**Spatial object tracking data**:
● ● ●

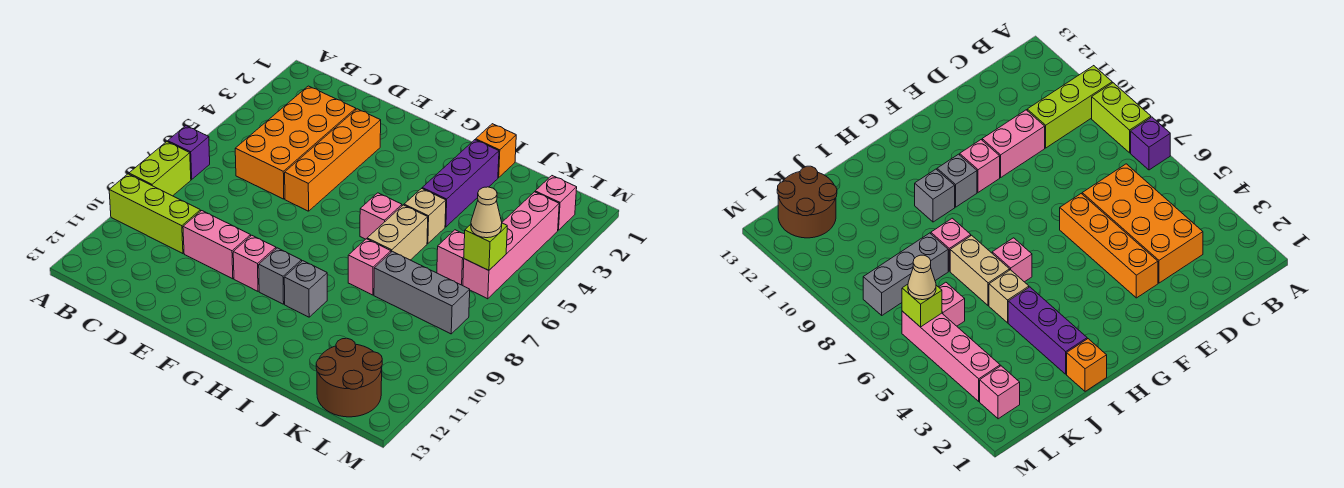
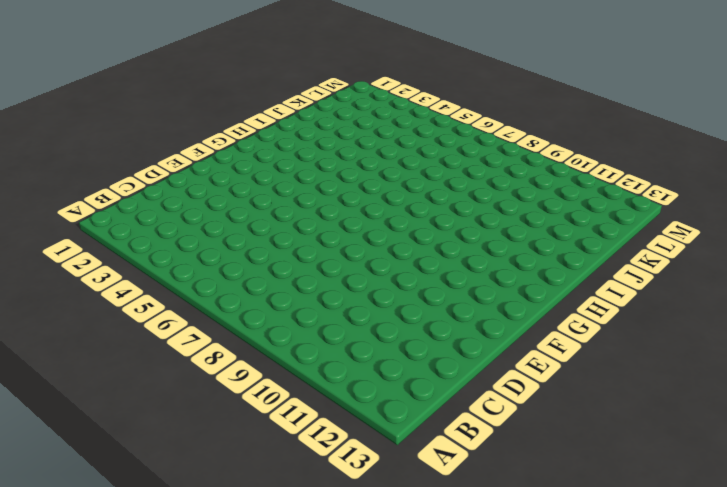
none -> purple brick A7 level 1
none -> lime brick A8:A9 level 1
none -> lime brick A10:C10 level 1

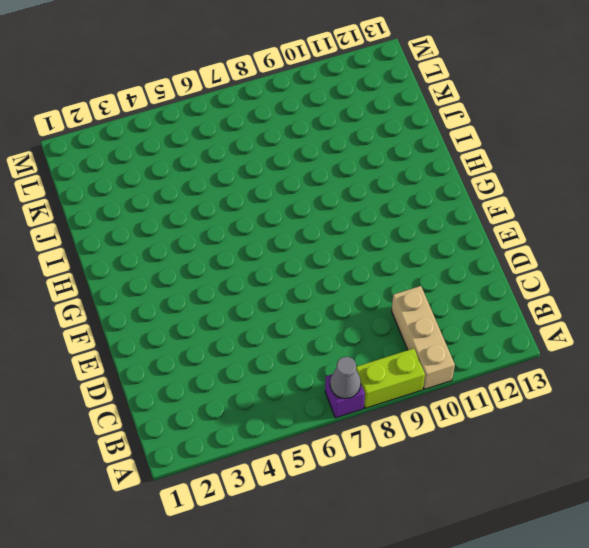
grey cone A7 level 2 -> none
tan brick A10:C10 level 1 -> lime brick A10:C10 level 1
none -> orange brick C3:D6 level 1
none -> pink brick D10:E10 level 1
none -> orange brick E3:E6 level 1

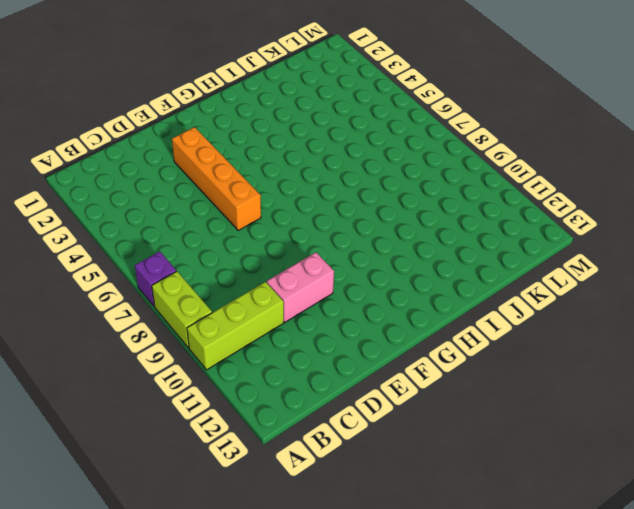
none -> orange brick C3:D6 level 1
none -> pink brick F10 level 1
none -> grey brick G10 level 1

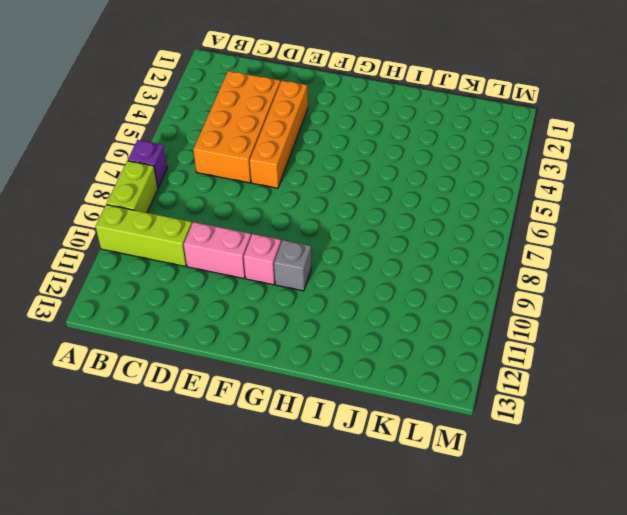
none -> pink brick H6 level 1
none -> grey brick H10 level 1
none -> orange brick I1 level 1

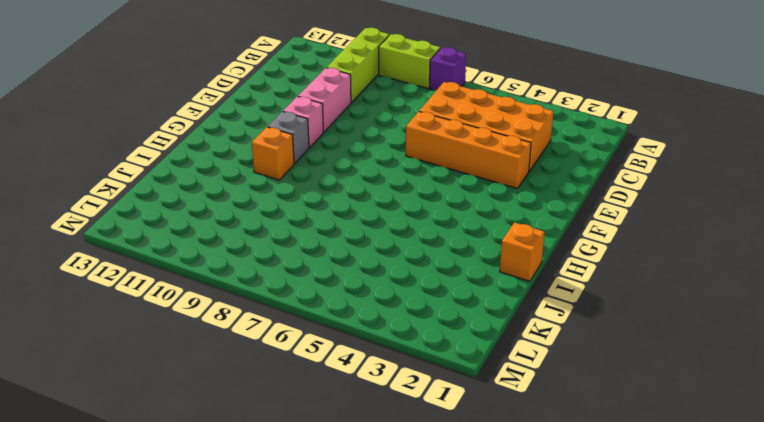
orange brick H10 level 1 -> grey brick H10 level 1
none -> pink brick H6 level 1
none -> purple brick I2:I4 level 1
none -> tan brick I5 level 1

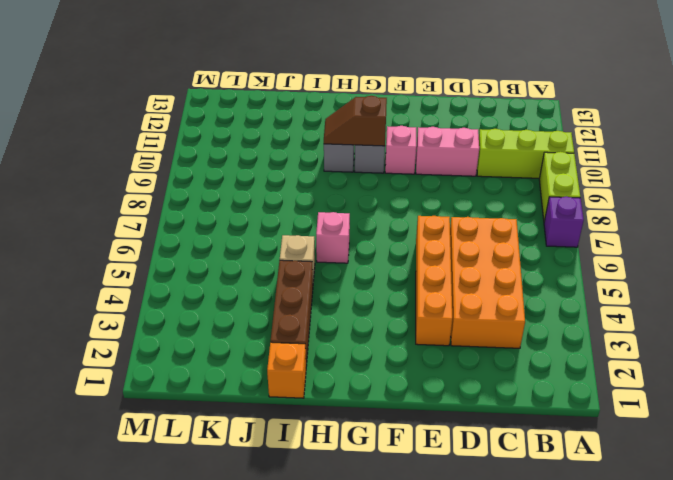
brown slope G10:H10 level 2 top G -> none
brown brick I2:I4 level 1 -> purple brick I2:I4 level 1
none -> tan brick I6:I7 level 1
none -> pink brick I8 level 1
none -> grey brick J8:L8 level 1

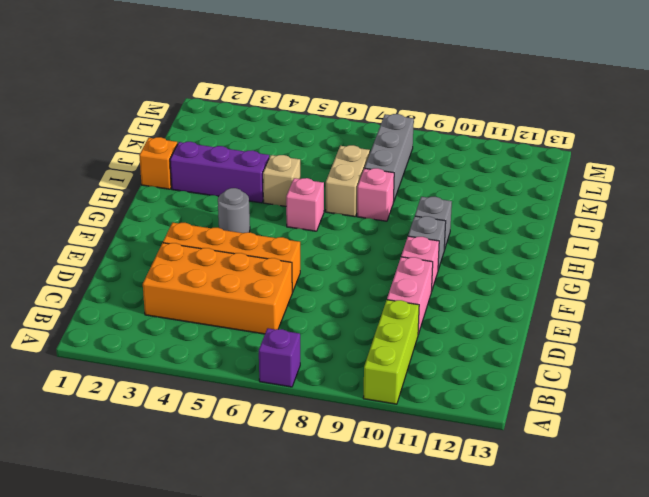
grey round brick G4 level 1 -> none
tan brick I7:J7 level 1 -> tan brick I6:I7 level 1
none -> lime brick A8:A9 level 1
none -> pink brick K6 level 1
none -> brown round brick K12:L13 level 1

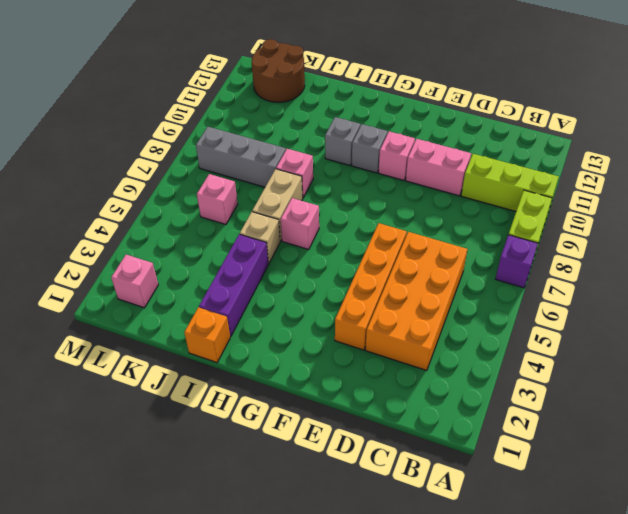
none -> pink brick L3:L6 level 1
none -> lime brick L6 level 2
none -> tan cone L6 level 3

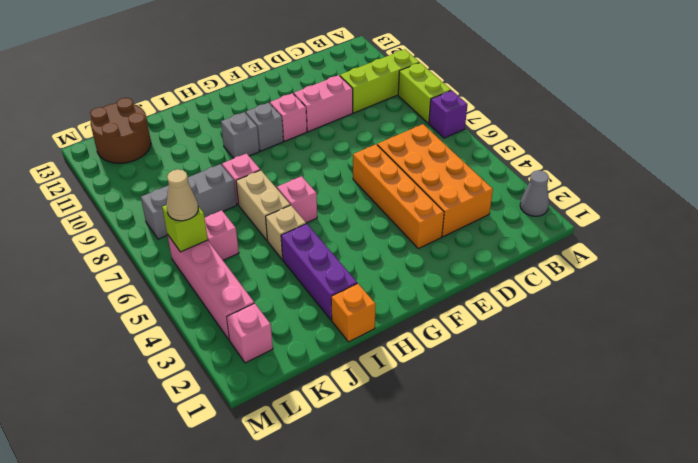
grey cone A2 level 1 -> none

● ● ●

**Work instructions**:
All that belongs in the answer is the lines from the line with "grey round brick G4 level 1 -> none" through the closing line of the entries, inclusive, transcribed exactly and free of pictures.

**Written reply**:
grey round brick G4 level 1 -> none
tan brick I7:J7 level 1 -> tan brick I6:I7 level 1
none -> lime brick A8:A9 level 1
none -> pink brick K6 level 1
none -> brown round brick K12:L13 level 1

none -> pink brick L3:L6 level 1
none -> lime brick L6 level 2
none -> tan cone L6 level 3

grey cone A2 level 1 -> none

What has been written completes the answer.